• [What you have to do]
Work through the records that follow and return each line containing the word "pink".

--

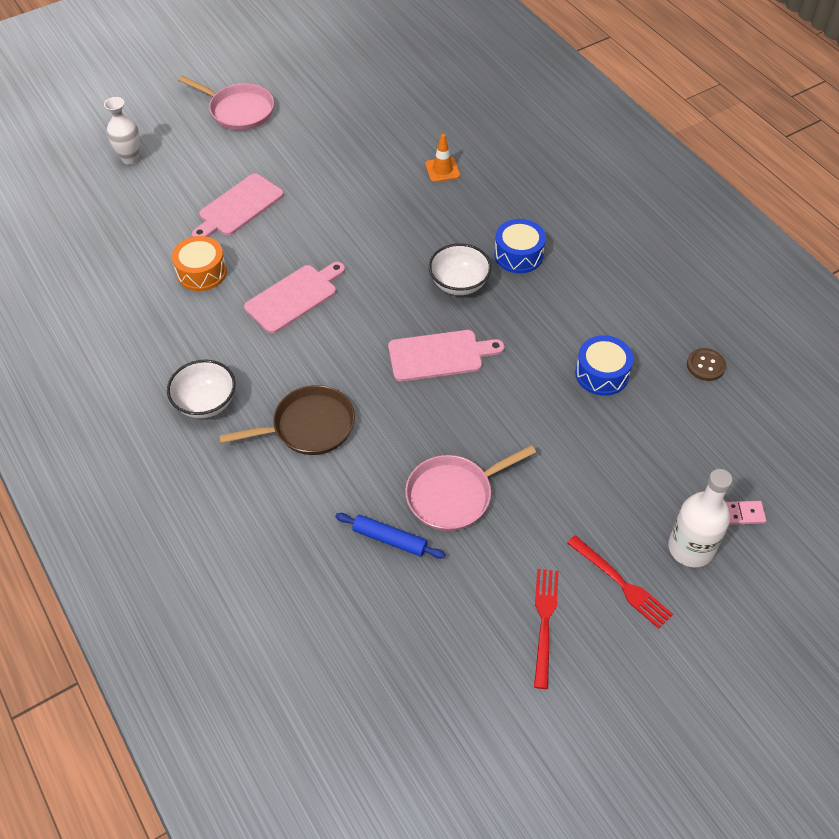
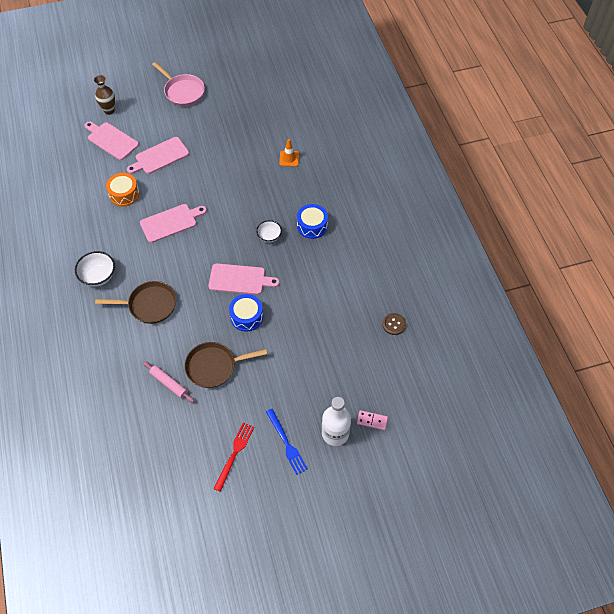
camera: 15 degrees right, 5 degrees up
white vase [104,97,140,165] -> brown vase [94,75,115,115]
blue rolling pin [335,513,446,559] -> pink rolling pin [143,361,194,403]
pink pan [405,445,536,531] -> brown pan [184,342,267,388]
white bowl [429,243,492,295] -> white bowl [256,220,282,243], size x0.66
red fork [567,535,673,629] -> blue fork [266,409,308,475]
blue drum [575,335,634,396] -> blue drum moved to [229,294,263,332]
none -> pink cutting board [84,122,139,160]

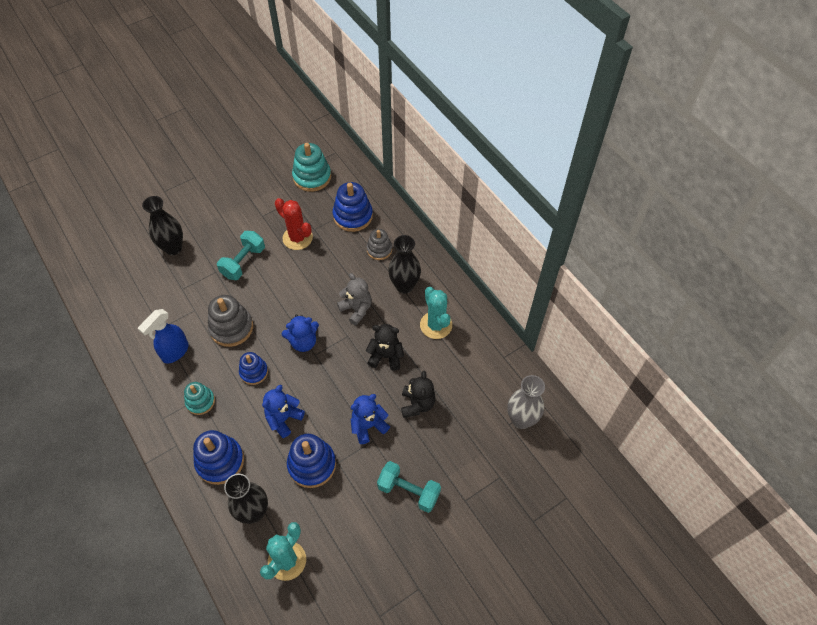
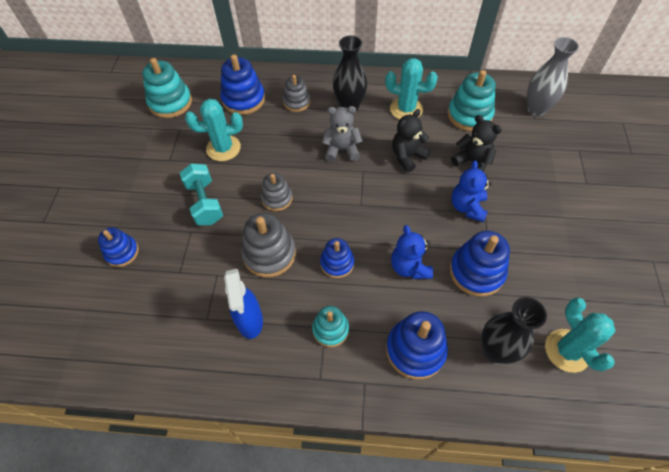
camera: 50 degrees left, 0 degrees up
black vase [142,196,183,255] -> blue stacking toy [98,227,139,267]
red cactus [275,198,313,250] -> turquoise cactus [185,99,243,161]
blue teddy bear [282,315,319,352] -> none
turquoise dumbbell [377,461,441,513] -> none
none -> grey stacking toy [261,173,293,211]
none -> turquoise stacking toy [448,70,496,131]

--

• [Reply]
blue rolling pin [335,513,446,559] -> pink rolling pin [143,361,194,403]
pink pan [405,445,536,531] -> brown pan [184,342,267,388]
none -> pink cutting board [84,122,139,160]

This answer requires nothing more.